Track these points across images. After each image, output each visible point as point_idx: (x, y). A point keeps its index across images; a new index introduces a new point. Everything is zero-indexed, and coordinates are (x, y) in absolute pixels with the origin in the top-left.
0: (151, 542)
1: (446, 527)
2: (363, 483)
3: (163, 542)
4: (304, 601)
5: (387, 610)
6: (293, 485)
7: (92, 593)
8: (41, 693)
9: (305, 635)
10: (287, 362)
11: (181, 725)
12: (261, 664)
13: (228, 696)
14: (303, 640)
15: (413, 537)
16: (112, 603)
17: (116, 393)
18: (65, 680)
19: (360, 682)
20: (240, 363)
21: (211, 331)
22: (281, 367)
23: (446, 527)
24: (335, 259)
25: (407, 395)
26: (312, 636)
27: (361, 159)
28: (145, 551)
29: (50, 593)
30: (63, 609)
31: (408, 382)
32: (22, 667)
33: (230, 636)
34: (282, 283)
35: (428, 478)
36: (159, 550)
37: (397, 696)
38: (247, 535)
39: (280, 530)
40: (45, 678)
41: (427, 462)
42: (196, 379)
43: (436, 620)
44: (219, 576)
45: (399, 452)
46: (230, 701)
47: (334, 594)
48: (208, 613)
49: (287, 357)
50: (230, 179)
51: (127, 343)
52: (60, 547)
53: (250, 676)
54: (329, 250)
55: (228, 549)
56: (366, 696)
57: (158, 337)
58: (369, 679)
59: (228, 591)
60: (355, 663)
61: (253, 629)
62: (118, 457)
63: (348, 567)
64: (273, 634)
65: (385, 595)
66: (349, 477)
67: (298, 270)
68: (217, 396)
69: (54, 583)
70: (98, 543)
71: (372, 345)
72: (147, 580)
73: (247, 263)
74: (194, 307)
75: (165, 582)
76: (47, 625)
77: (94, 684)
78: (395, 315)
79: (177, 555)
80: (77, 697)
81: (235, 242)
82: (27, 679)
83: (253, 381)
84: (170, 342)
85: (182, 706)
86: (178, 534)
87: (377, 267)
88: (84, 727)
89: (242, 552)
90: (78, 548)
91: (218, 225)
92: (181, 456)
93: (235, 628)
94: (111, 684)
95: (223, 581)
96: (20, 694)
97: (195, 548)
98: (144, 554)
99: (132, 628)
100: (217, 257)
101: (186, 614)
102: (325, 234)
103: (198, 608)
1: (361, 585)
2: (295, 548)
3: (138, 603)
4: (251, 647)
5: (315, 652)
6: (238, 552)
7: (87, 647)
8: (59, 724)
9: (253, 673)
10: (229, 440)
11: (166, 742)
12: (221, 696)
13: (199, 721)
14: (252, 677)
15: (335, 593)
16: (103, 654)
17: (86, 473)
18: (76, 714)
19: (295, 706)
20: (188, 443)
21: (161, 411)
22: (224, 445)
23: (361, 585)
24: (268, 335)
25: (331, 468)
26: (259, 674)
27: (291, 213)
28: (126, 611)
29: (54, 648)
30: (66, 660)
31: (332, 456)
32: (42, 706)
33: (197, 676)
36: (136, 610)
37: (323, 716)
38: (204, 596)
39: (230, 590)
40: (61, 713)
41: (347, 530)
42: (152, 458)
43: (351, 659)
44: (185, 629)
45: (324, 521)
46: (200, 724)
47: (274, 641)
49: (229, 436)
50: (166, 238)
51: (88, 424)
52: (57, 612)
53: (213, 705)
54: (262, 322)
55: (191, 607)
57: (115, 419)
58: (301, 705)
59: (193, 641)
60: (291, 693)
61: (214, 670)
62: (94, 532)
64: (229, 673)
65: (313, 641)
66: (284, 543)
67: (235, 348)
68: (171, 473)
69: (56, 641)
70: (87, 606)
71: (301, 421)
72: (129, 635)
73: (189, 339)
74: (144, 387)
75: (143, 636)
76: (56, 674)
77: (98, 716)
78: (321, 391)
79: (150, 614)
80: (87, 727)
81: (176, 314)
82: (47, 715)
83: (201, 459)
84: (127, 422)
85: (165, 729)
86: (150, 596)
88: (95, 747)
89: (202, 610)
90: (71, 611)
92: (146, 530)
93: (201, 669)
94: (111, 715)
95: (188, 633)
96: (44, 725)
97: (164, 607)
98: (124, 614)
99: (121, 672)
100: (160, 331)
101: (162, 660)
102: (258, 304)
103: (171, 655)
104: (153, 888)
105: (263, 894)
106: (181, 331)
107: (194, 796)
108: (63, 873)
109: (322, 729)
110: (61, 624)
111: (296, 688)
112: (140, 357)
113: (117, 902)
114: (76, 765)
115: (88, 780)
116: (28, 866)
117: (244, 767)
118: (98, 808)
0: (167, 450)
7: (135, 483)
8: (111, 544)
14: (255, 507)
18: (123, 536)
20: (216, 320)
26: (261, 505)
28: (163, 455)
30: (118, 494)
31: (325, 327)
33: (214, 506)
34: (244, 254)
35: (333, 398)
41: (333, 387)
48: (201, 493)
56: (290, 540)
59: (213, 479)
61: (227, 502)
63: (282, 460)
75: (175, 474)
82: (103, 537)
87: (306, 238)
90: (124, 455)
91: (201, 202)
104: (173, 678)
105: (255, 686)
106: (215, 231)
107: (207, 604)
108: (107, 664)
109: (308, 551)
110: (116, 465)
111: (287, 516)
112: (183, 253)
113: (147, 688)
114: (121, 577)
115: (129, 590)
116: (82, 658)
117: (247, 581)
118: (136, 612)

__________

Exercise instructions: Return every line of all the items above verbatim, without altering any character.

The result:
Track these points across images. After each image, output each visible point as point_idx: (x, y). A point keeps its index across images; a new index introduces a new point. Everything is zero-indexed, and coordinates are (x, y) in absolute pixels with the origin in the top-left.
0: (151, 542)
1: (446, 527)
2: (363, 483)
3: (163, 542)
4: (304, 601)
5: (387, 610)
6: (293, 485)
7: (92, 593)
8: (41, 693)
9: (305, 635)
10: (287, 362)
11: (181, 725)
12: (261, 664)
13: (228, 696)
14: (303, 640)
15: (413, 537)
16: (112, 603)
17: (116, 393)
18: (65, 680)
19: (360, 682)
20: (240, 363)
21: (211, 331)
22: (281, 367)
23: (446, 527)
24: (335, 259)
25: (407, 395)
26: (312, 636)
27: (361, 159)
28: (145, 551)
29: (50, 593)
30: (63, 609)
31: (408, 382)
32: (22, 667)
33: (230, 636)
34: (282, 283)
35: (428, 478)
36: (159, 550)
37: (397, 696)
38: (247, 535)
39: (280, 530)
40: (45, 678)
41: (427, 462)
42: (196, 379)
43: (436, 620)
44: (219, 576)
45: (399, 452)
46: (230, 701)
47: (334, 594)
48: (208, 613)
49: (287, 357)
50: (230, 179)
51: (127, 343)
52: (60, 547)
53: (250, 676)
54: (329, 250)
55: (228, 549)
56: (366, 696)
57: (158, 337)
58: (369, 679)
59: (228, 591)
60: (355, 663)
61: (253, 629)
62: (118, 457)
63: (348, 567)
64: (273, 634)
65: (385, 595)
66: (349, 477)
67: (298, 270)
68: (217, 396)
69: (54, 583)
70: (98, 543)
71: (372, 345)
72: (147, 580)
73: (247, 263)
74: (194, 307)
75: (165, 582)
76: (47, 625)
77: (94, 684)
78: (395, 315)
79: (177, 555)
80: (77, 697)
81: (235, 242)
82: (27, 679)
83: (253, 381)
84: (170, 342)
85: (182, 706)
86: (178, 534)
87: (377, 267)
88: (84, 727)
89: (242, 552)
90: (78, 548)
91: (218, 225)
92: (181, 456)
93: (235, 628)
94: (111, 684)
95: (223, 581)
96: (20, 694)
97: (195, 548)
98: (144, 554)
99: (132, 628)
100: (217, 257)
101: (186, 614)
102: (325, 234)
103: (198, 608)
1: (361, 585)
2: (295, 548)
3: (138, 603)
4: (251, 647)
5: (315, 652)
6: (238, 552)
7: (87, 647)
8: (59, 724)
9: (253, 673)
10: (229, 440)
11: (166, 742)
12: (221, 696)
13: (199, 721)
14: (252, 677)
15: (335, 593)
16: (103, 654)
17: (86, 473)
18: (76, 714)
19: (295, 706)
20: (188, 443)
21: (161, 411)
22: (224, 445)
23: (361, 585)
24: (268, 335)
25: (331, 468)
26: (259, 674)
27: (291, 213)
28: (126, 611)
29: (54, 648)
30: (66, 660)
31: (332, 456)
32: (42, 706)
33: (197, 676)
36: (136, 610)
37: (323, 716)
38: (204, 596)
39: (230, 590)
40: (61, 713)
41: (347, 530)
42: (152, 458)
43: (351, 659)
44: (185, 629)
45: (324, 521)
46: (200, 724)
47: (274, 641)
49: (229, 436)
50: (166, 238)
51: (88, 424)
52: (57, 612)
53: (213, 705)
54: (262, 322)
55: (191, 607)
57: (115, 419)
58: (301, 705)
59: (193, 641)
60: (291, 693)
61: (214, 670)
62: (94, 532)
64: (229, 673)
65: (313, 641)
66: (284, 543)
67: (235, 348)
68: (171, 473)
69: (56, 641)
70: (87, 606)
71: (301, 421)
72: (129, 635)
73: (189, 339)
74: (144, 387)
75: (143, 636)
76: (56, 674)
77: (98, 716)
78: (321, 391)
79: (150, 614)
80: (87, 727)
81: (176, 314)
82: (47, 715)
83: (201, 459)
84: (127, 422)
85: (165, 729)
86: (150, 596)
88: (95, 747)
89: (202, 610)
90: (71, 611)
92: (146, 530)
93: (201, 669)
94: (111, 715)
95: (188, 633)
96: (44, 725)
97: (164, 607)
98: (124, 614)
99: (121, 672)
100: (160, 331)
101: (162, 660)
102: (258, 304)
103: (171, 655)
104: (153, 888)
105: (263, 894)
106: (181, 331)
107: (194, 796)
108: (63, 873)
109: (322, 729)
110: (61, 624)
111: (296, 688)
112: (140, 357)
113: (117, 902)
114: (76, 765)
115: (88, 780)
116: (28, 866)
117: (244, 767)
118: (98, 808)
0: (167, 450)
7: (135, 483)
8: (111, 544)
14: (255, 507)
18: (123, 536)
20: (216, 320)
26: (261, 505)
28: (163, 455)
30: (118, 494)
31: (325, 327)
33: (214, 506)
34: (244, 254)
35: (333, 398)
41: (333, 387)
48: (201, 493)
56: (290, 540)
59: (213, 479)
61: (227, 502)
63: (282, 460)
75: (175, 474)
82: (103, 537)
87: (306, 238)
90: (124, 455)
91: (201, 202)
104: (173, 678)
105: (255, 686)
106: (215, 231)
107: (207, 604)
108: (107, 664)
109: (308, 551)
110: (116, 465)
111: (287, 516)
112: (183, 253)
113: (147, 688)
114: (121, 577)
115: (129, 590)
116: (82, 658)
117: (247, 581)
118: (136, 612)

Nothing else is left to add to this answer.